[START OF DATASET CONTENT]
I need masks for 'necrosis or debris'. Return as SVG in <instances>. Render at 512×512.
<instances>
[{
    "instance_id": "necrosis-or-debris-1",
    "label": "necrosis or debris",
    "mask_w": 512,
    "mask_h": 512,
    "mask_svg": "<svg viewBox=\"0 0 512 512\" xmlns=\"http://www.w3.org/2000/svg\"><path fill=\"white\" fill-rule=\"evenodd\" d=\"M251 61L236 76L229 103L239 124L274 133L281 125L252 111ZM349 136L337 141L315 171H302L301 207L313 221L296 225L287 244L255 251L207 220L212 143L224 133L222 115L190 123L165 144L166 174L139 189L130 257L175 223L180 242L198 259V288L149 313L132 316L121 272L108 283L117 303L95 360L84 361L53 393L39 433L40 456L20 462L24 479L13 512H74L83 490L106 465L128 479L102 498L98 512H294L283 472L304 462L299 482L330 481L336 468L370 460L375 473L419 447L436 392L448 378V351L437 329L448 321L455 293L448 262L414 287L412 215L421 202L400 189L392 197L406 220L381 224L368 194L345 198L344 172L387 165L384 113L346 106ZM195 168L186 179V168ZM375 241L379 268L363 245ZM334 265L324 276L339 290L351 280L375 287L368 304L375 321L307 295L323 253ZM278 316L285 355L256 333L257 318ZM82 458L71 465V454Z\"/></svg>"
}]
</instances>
[END OF DATASET CONTENT]
Copy all lines from the entries that contain the word "debris".

I need masks for 'necrosis or debris'. Return as SVG in <instances>. Render at 512×512.
    "instance_id": "necrosis-or-debris-1",
    "label": "necrosis or debris",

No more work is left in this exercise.